# TASK GOAL:
Would you copy, word for word, each line from the one with "none -> yellow tile B1 level 1" to the end of the listing below, skipping all pictures?
***
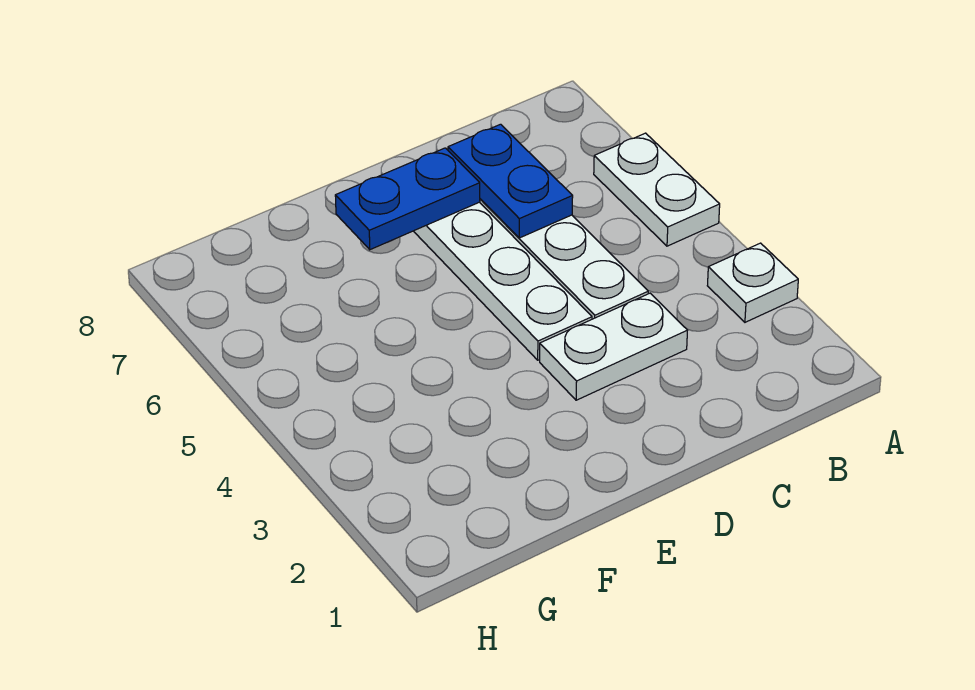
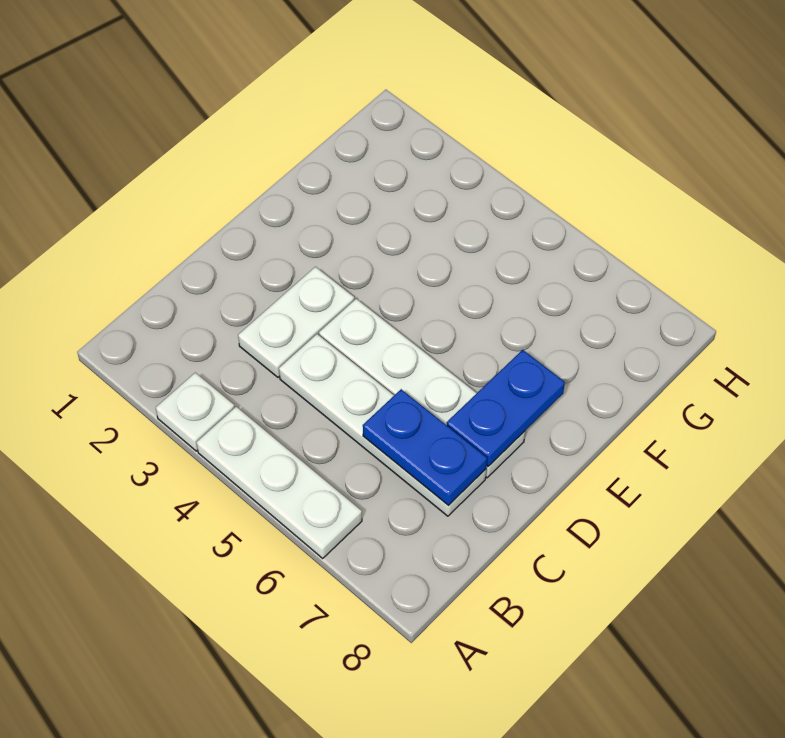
white plate A5:A6 level 1 -> white plate A4:A6 level 1

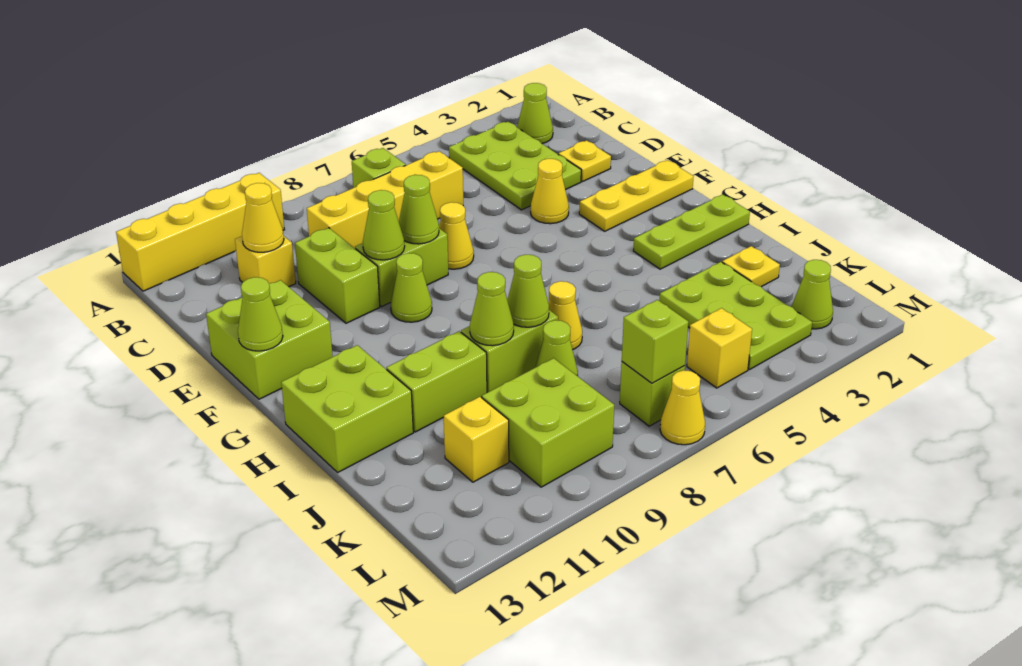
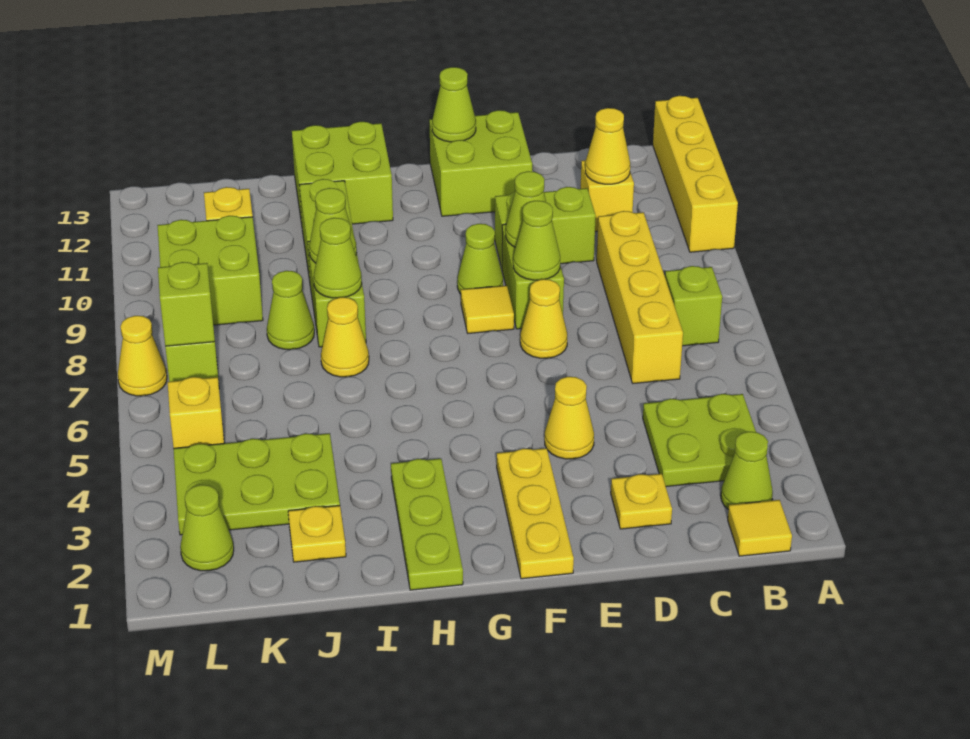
none -> yellow tile B1 level 1
lime plate B3:D4 level 1 -> lime plate B3:C4 level 1
none -> yellow tile F8 level 1

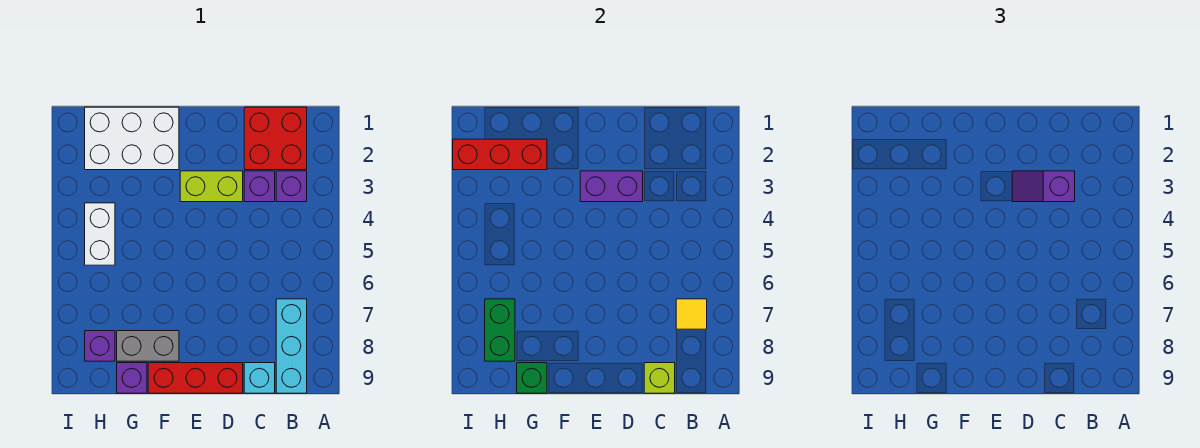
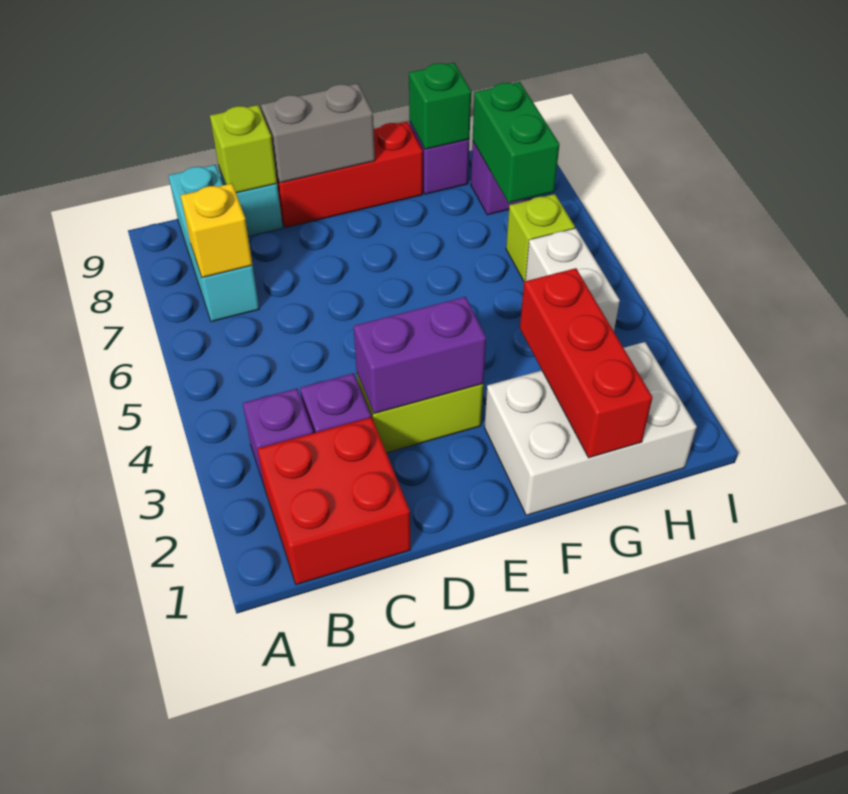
yellow tile B7 level 2 -> yellow brick B7 level 2
purple slope C3:D3 level 3 top C -> none
grey brick F8:G8 level 1 -> grey brick D9:E9 level 2
red brick G2:I2 level 2 -> red brick G1:G3 level 2
none -> lime brick H6 level 1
***
# WRITTEN SOLUTION:
none -> yellow tile B1 level 1
lime plate B3:D4 level 1 -> lime plate B3:C4 level 1
none -> yellow tile F8 level 1

yellow tile B7 level 2 -> yellow brick B7 level 2
purple slope C3:D3 level 3 top C -> none
grey brick F8:G8 level 1 -> grey brick D9:E9 level 2
red brick G2:I2 level 2 -> red brick G1:G3 level 2
none -> lime brick H6 level 1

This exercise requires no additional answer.